#### YOUR OBJECTIVE:
Please report how many lines in the records below contain the word "green", and give nothing else.

#### STUDY MATERIAL:
[Start of Attachment]

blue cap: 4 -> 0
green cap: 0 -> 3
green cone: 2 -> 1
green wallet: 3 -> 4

[End of Attachment]
[Start of Attachment]

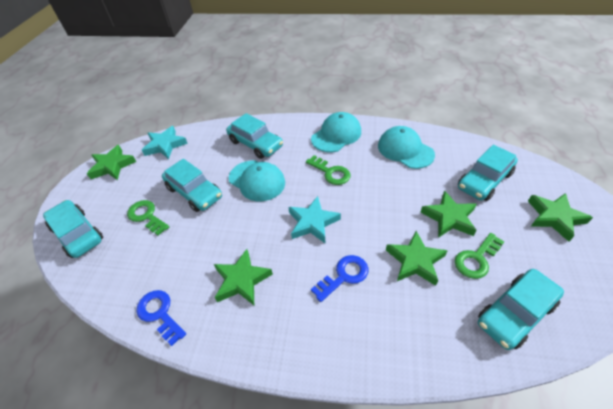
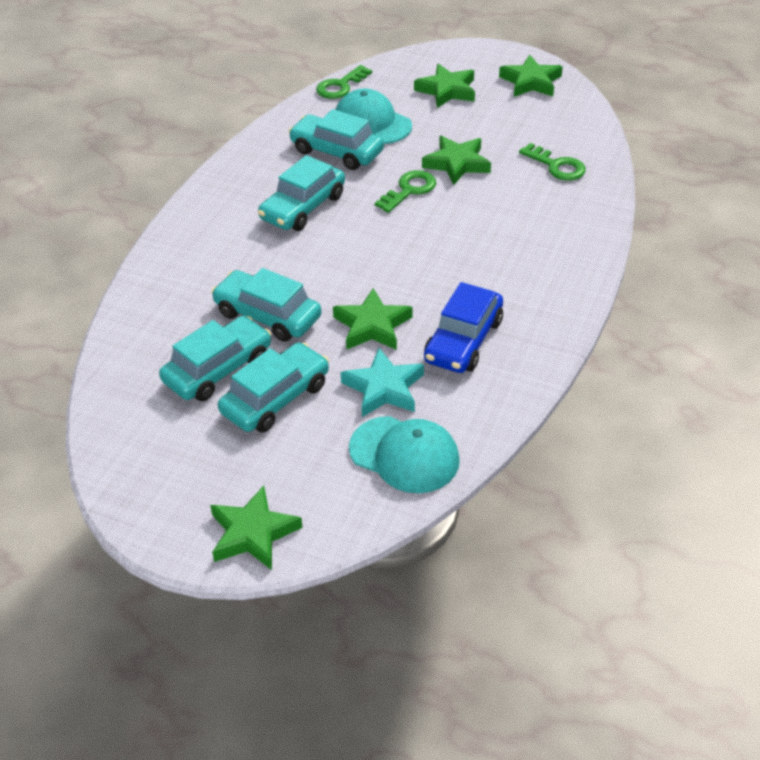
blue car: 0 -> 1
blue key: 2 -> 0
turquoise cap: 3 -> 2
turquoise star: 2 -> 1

[End of Attachment]
[Start of Attachment]

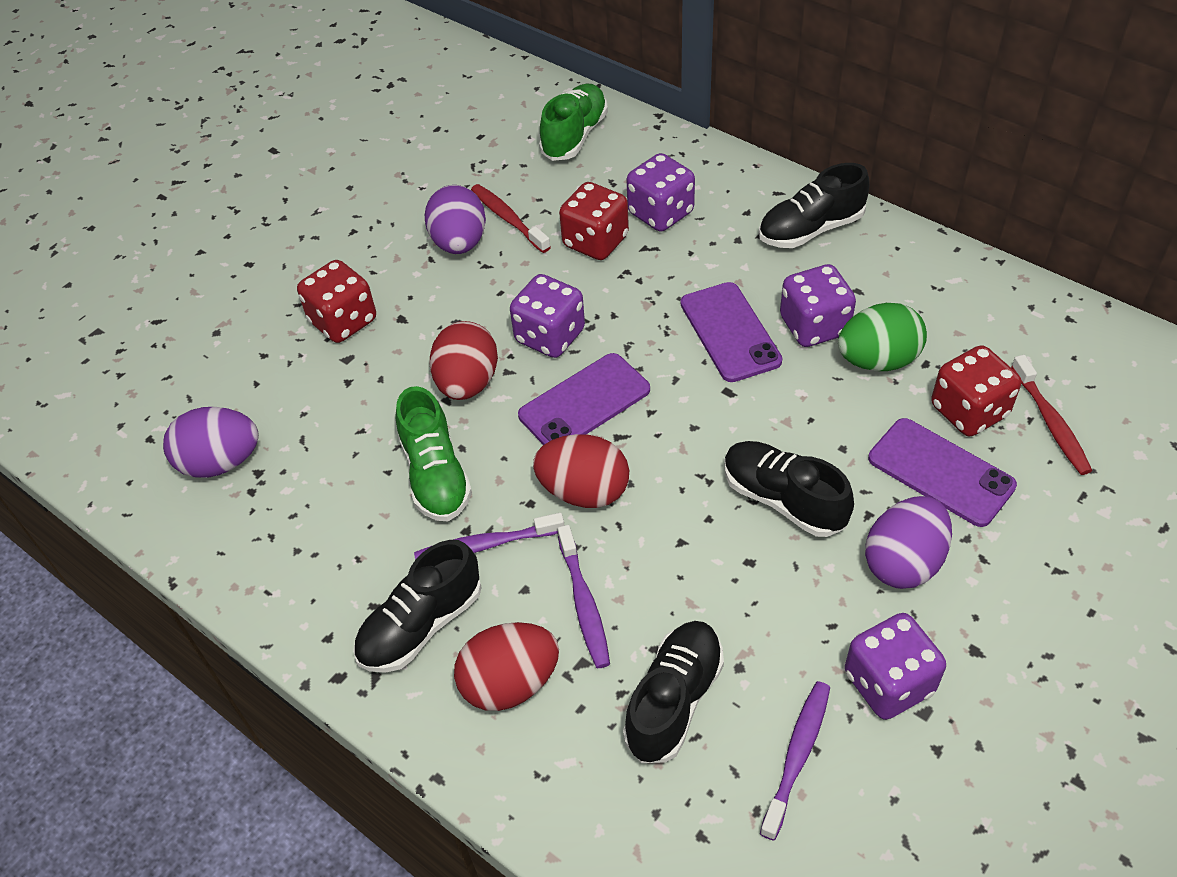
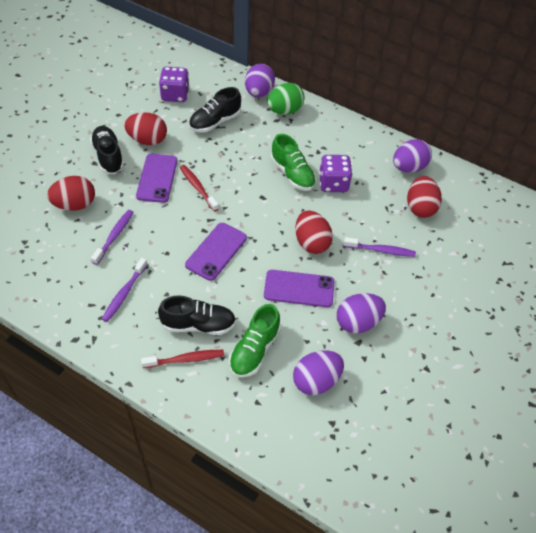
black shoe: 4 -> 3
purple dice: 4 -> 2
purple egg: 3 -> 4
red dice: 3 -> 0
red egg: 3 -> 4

[End of Attachment]

#### FINISHED EXERCISE:
3